• **To do**: Using the listing that follows, return every line with the word "none".

-- Task data follows --

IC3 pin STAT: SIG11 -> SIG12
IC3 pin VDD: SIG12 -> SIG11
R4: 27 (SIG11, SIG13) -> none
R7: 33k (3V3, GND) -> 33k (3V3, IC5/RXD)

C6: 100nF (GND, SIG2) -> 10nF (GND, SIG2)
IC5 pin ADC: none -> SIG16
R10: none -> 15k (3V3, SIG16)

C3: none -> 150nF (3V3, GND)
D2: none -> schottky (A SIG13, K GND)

-- Task data concluded --

• **Exercise solution**:
R4: 27 (SIG11, SIG13) -> none
IC5 pin ADC: none -> SIG16
R10: none -> 15k (3V3, SIG16)
C3: none -> 150nF (3V3, GND)
D2: none -> schottky (A SIG13, K GND)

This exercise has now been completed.